Stored data.
>>

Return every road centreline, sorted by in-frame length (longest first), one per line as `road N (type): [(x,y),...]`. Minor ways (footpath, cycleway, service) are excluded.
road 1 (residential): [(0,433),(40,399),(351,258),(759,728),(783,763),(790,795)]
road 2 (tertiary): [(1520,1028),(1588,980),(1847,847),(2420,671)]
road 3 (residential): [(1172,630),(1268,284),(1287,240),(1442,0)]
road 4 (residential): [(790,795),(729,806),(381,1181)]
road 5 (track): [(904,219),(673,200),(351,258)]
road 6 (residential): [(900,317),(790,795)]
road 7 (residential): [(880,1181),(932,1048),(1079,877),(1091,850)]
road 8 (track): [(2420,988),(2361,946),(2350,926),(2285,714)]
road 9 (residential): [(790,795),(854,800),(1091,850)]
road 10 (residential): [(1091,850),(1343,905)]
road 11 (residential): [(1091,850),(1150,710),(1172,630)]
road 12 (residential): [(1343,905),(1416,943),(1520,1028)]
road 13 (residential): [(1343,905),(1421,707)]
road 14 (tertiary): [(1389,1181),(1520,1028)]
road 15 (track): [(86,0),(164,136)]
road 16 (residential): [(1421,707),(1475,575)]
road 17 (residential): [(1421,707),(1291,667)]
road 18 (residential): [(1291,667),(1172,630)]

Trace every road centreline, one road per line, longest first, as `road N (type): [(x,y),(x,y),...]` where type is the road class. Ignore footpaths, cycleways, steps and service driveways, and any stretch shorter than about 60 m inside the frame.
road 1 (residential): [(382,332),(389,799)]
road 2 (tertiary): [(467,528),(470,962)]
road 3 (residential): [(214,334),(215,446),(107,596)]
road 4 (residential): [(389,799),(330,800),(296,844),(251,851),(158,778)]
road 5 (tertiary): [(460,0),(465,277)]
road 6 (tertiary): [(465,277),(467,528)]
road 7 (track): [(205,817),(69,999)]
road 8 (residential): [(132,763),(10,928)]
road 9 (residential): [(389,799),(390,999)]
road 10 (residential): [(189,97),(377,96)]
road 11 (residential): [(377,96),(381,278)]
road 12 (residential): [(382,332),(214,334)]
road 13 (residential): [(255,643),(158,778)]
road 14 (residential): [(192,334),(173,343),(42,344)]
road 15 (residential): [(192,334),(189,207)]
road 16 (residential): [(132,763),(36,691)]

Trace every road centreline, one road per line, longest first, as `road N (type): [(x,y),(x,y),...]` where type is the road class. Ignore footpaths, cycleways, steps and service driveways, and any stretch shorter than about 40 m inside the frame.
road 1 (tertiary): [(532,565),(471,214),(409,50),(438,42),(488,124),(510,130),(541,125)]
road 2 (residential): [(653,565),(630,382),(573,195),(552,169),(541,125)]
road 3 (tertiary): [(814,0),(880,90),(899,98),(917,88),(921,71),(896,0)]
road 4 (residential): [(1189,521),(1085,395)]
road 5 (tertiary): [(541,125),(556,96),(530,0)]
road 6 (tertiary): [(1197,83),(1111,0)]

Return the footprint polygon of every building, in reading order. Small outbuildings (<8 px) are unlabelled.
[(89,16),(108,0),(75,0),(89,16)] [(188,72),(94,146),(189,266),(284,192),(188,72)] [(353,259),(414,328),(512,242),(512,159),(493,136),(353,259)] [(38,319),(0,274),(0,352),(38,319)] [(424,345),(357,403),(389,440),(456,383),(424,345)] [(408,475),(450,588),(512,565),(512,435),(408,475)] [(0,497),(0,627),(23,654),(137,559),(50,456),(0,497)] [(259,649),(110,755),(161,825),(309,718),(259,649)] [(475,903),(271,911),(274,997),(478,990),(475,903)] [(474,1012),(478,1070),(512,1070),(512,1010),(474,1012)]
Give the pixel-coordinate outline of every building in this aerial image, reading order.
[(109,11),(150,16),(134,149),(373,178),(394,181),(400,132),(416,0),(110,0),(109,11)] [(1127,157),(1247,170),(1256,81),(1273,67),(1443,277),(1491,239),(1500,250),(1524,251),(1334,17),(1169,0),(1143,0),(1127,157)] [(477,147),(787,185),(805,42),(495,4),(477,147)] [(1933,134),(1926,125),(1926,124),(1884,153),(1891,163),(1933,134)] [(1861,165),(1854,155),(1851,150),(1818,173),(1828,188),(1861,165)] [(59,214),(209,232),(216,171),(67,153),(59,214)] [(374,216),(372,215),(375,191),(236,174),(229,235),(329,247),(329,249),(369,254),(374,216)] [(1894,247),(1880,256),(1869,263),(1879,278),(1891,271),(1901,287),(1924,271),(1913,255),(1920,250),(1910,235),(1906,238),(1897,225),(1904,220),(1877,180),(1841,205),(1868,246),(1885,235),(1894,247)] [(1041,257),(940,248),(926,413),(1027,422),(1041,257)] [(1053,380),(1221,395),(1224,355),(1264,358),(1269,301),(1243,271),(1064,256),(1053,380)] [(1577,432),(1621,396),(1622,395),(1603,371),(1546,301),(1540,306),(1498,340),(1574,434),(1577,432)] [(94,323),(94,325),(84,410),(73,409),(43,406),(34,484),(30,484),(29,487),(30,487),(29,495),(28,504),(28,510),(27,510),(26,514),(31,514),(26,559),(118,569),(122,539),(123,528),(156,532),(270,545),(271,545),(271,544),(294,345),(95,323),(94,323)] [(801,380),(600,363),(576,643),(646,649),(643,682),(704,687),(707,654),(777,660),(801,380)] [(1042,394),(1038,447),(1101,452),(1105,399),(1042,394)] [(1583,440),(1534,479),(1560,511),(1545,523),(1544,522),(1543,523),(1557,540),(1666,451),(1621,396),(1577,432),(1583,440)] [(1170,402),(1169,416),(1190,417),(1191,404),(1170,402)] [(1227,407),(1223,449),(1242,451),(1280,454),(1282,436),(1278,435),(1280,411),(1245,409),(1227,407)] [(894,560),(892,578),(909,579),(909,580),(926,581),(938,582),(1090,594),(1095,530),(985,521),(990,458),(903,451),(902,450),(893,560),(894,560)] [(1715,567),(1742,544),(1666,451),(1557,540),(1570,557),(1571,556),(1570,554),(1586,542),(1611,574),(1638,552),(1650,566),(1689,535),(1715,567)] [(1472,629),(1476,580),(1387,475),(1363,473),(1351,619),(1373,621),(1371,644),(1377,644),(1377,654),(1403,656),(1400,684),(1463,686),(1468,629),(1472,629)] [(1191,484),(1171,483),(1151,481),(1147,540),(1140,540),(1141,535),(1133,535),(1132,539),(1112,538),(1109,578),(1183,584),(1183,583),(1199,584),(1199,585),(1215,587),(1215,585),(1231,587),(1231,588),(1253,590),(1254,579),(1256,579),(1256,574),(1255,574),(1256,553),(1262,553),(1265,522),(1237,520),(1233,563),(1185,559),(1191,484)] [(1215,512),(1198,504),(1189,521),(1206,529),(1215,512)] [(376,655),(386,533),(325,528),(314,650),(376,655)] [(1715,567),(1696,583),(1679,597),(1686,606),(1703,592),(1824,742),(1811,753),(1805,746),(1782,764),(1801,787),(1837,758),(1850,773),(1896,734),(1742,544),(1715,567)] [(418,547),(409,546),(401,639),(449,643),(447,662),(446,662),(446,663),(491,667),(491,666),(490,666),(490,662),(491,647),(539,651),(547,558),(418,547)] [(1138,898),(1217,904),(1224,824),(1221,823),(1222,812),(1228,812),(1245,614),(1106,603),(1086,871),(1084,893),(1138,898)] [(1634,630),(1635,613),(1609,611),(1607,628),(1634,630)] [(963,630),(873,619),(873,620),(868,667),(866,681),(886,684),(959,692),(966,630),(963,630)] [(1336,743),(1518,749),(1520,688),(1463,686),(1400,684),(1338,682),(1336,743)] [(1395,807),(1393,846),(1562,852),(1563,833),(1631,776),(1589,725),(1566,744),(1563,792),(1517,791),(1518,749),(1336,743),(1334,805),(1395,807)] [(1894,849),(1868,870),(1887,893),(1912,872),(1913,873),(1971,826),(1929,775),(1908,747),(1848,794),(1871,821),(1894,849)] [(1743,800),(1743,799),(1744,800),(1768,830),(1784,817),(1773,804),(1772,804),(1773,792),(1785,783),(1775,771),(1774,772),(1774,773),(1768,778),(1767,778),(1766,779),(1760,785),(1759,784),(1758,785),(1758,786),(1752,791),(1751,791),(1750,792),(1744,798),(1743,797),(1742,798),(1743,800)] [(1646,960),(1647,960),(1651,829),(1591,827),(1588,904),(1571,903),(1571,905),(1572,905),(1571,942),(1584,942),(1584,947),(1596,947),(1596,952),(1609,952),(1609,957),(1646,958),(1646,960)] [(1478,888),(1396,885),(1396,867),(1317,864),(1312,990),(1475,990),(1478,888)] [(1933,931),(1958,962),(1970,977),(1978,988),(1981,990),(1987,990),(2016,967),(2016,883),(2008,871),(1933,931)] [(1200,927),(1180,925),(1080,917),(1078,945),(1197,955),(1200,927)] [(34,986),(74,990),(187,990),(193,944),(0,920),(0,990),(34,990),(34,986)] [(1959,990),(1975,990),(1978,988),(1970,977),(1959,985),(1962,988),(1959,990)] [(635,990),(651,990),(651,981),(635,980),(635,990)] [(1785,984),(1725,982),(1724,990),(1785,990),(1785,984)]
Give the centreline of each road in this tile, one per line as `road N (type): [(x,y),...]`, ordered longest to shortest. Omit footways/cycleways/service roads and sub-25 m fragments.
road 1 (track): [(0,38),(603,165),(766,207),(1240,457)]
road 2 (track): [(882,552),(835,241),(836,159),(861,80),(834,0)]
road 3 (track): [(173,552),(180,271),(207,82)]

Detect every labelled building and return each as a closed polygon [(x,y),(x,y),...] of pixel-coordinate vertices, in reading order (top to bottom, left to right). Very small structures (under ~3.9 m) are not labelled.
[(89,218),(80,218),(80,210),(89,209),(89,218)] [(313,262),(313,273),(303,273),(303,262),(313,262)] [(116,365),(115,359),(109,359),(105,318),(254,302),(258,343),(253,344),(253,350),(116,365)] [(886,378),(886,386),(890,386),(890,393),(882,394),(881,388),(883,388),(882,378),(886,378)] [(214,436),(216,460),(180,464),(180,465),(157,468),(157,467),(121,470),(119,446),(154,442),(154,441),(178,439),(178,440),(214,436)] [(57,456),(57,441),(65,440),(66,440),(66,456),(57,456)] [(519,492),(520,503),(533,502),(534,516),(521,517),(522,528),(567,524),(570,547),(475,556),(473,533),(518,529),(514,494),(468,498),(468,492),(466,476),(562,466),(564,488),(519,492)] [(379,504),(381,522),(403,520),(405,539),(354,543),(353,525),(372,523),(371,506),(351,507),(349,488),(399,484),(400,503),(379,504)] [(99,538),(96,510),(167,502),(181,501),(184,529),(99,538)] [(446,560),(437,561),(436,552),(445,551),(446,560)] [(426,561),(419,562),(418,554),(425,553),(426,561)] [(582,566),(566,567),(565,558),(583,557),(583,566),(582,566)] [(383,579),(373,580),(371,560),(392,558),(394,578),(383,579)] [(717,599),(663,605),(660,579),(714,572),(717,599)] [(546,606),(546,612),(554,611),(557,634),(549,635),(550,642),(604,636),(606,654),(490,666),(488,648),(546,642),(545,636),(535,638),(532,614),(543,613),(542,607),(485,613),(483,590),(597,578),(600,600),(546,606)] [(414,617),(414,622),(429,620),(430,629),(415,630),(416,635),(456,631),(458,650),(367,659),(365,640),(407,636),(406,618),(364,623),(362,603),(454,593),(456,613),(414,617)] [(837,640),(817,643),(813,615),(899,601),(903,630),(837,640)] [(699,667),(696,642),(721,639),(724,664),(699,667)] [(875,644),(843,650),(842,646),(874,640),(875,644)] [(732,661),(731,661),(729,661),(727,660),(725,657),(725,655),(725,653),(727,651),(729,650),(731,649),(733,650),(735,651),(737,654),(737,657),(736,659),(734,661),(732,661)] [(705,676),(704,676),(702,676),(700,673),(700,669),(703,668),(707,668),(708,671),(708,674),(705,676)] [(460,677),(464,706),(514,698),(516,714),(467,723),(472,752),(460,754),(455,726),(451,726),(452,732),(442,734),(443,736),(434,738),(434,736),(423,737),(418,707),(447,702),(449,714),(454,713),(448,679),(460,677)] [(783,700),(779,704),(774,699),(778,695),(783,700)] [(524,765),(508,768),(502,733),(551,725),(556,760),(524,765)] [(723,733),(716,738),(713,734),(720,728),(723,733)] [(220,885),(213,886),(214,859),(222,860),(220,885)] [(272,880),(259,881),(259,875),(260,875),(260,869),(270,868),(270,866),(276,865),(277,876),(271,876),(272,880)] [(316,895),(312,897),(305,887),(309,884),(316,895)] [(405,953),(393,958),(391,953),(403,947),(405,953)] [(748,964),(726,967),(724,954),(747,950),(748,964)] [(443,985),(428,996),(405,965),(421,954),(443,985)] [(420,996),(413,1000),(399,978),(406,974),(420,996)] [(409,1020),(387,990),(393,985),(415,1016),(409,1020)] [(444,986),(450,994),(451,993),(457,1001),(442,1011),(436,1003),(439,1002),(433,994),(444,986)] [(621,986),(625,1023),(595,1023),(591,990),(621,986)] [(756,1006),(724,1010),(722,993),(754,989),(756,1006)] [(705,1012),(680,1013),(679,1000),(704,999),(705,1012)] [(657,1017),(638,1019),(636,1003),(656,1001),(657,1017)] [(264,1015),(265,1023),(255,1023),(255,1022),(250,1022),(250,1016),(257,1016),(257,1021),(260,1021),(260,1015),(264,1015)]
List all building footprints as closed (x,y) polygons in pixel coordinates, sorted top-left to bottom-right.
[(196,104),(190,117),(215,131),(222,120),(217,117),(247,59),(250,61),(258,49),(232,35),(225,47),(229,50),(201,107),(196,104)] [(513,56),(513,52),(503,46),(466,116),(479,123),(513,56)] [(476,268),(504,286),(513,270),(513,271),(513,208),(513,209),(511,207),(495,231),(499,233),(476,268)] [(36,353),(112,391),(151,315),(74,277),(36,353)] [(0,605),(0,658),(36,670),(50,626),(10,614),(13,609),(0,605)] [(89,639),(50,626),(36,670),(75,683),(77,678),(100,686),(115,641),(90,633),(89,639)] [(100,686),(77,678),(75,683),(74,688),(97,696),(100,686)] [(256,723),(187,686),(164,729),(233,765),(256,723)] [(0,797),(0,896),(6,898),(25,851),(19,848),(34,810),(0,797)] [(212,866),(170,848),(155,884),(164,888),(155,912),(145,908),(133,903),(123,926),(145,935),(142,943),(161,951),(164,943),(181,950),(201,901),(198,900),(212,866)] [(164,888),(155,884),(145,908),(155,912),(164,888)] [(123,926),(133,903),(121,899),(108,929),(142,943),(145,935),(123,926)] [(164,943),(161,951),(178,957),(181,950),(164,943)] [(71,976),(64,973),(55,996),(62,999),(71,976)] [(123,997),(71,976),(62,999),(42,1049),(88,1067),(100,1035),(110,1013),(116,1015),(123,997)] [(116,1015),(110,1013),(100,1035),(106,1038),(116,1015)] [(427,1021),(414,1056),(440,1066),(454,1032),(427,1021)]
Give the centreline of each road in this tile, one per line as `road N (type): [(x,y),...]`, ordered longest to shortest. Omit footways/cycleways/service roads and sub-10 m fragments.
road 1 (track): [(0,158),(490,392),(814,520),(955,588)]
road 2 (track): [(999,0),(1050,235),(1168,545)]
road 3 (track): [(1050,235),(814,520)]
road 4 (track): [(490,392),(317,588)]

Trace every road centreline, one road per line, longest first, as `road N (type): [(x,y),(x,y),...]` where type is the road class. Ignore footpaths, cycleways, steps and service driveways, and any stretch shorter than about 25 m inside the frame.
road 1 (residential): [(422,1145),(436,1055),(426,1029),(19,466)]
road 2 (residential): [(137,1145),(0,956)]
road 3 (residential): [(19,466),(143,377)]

<<

What the task asks. Take the lines from the one containing "25 m inside the frame." through the final line of the entries above, and set them down exactly, with nothing added.

Written reply.
Trace every road centreline, one road per line, longest first, as `road N (type): [(x,y),(x,y),...]` where type is the road class. Ignore footpaths, cycleways, steps and service driveways, and any stretch shorter than about 25 m inside the frame.
road 1 (residential): [(422,1145),(436,1055),(426,1029),(19,466)]
road 2 (residential): [(137,1145),(0,956)]
road 3 (residential): [(19,466),(143,377)]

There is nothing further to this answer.